Work required »
If a line in the records below holds the word "NAND", copy it.

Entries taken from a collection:
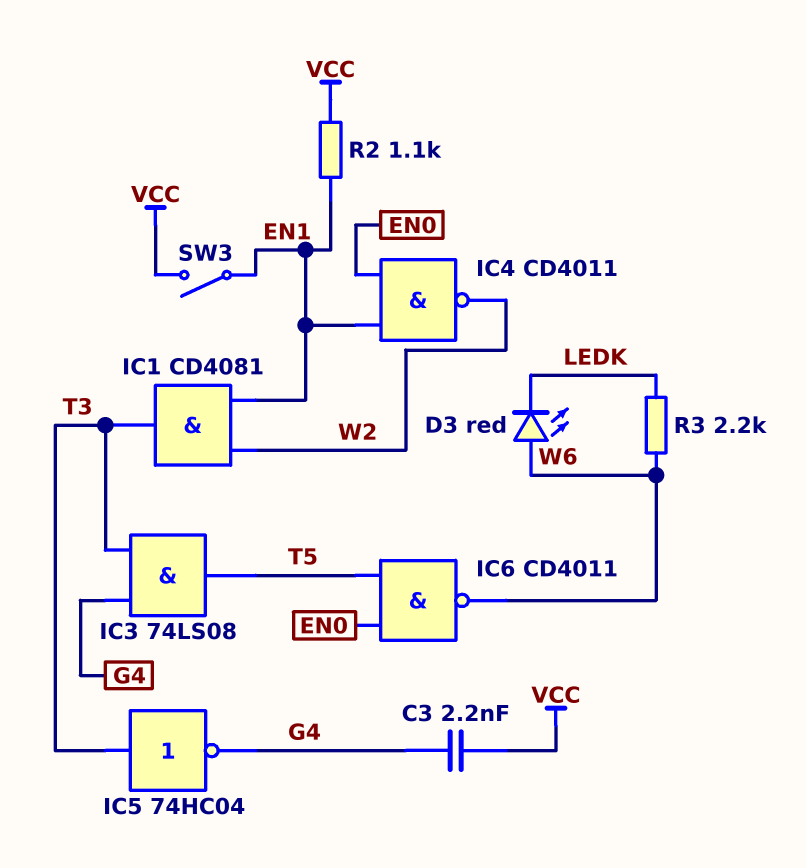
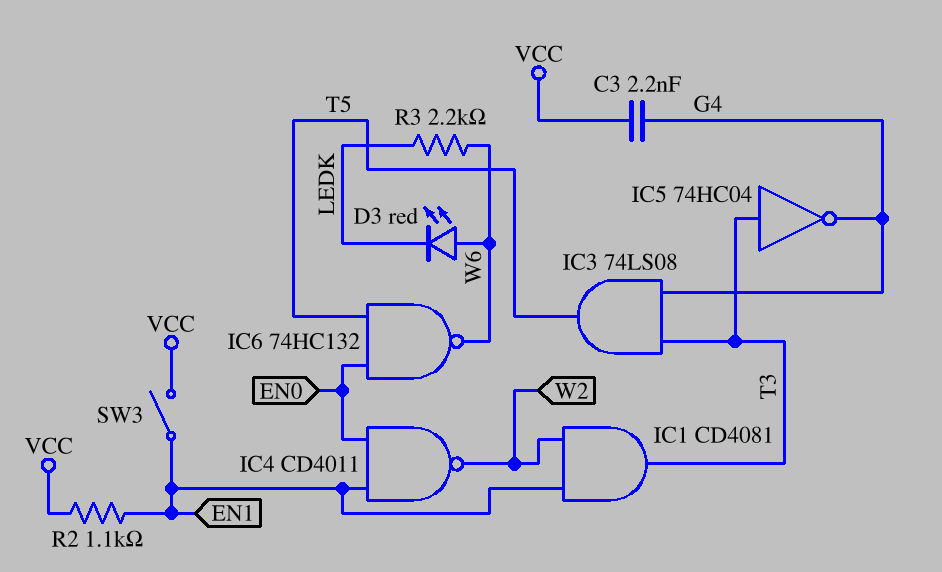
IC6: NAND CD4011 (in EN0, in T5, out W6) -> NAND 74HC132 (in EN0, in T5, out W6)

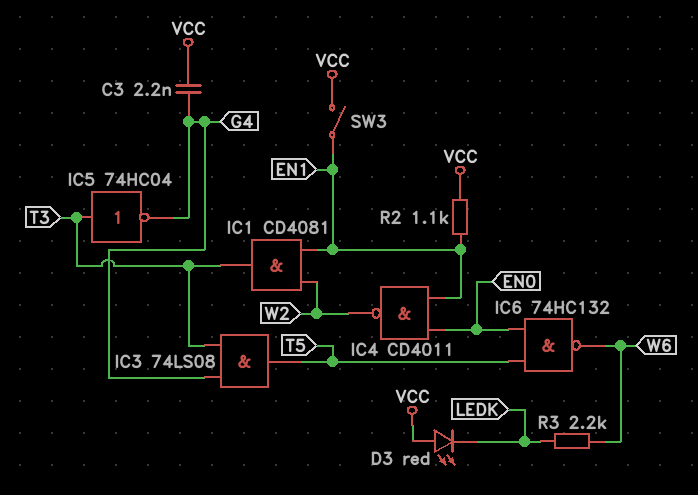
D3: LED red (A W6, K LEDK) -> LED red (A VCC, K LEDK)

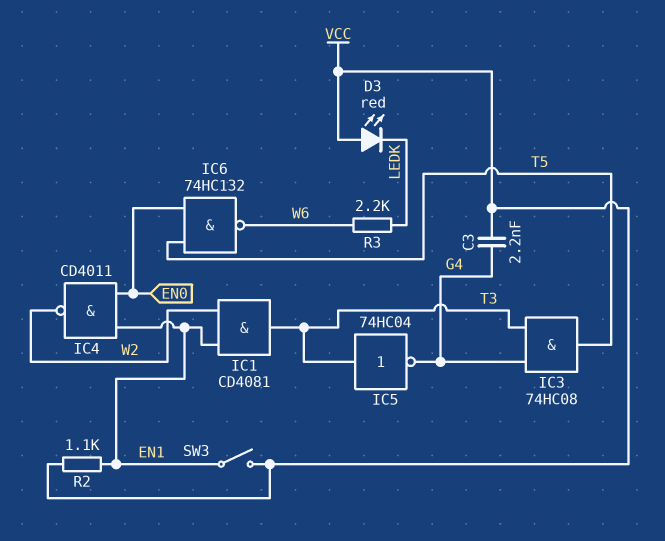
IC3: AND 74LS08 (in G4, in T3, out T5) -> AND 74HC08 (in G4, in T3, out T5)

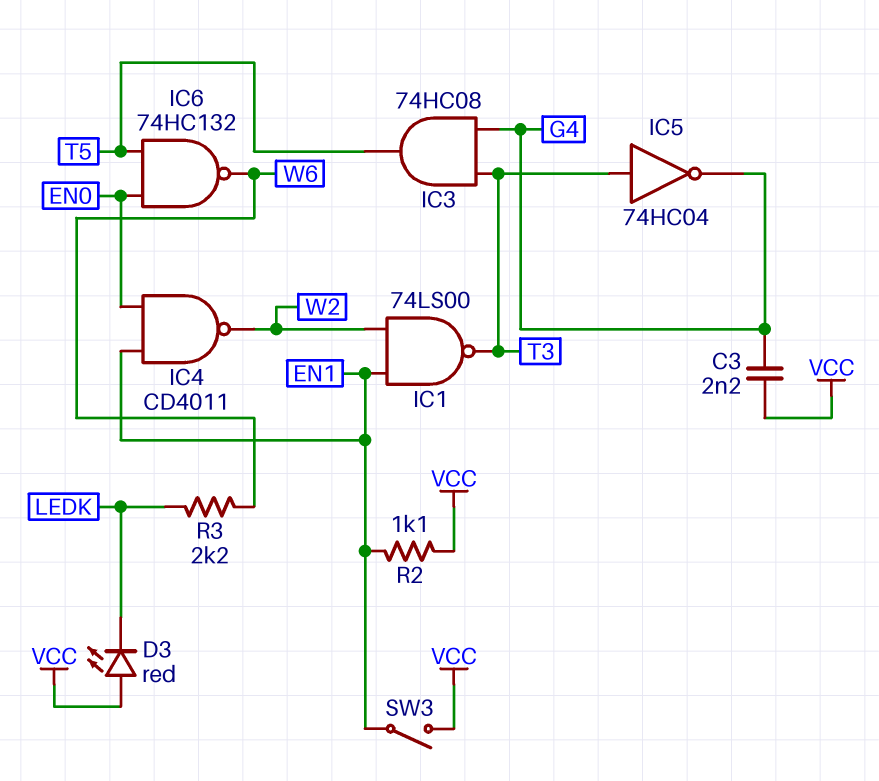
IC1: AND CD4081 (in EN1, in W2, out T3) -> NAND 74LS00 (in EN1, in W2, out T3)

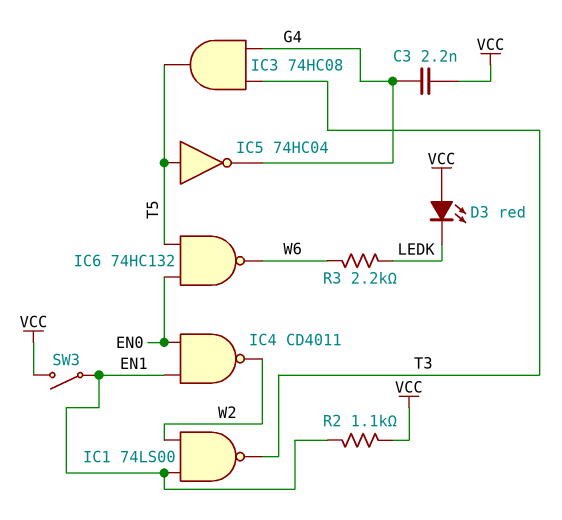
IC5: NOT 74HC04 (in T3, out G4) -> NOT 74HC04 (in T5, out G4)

Solved problem »
IC6: NAND CD4011 (in EN0, in T5, out W6) -> NAND 74HC132 (in EN0, in T5, out W6)
IC1: AND CD4081 (in EN1, in W2, out T3) -> NAND 74LS00 (in EN1, in W2, out T3)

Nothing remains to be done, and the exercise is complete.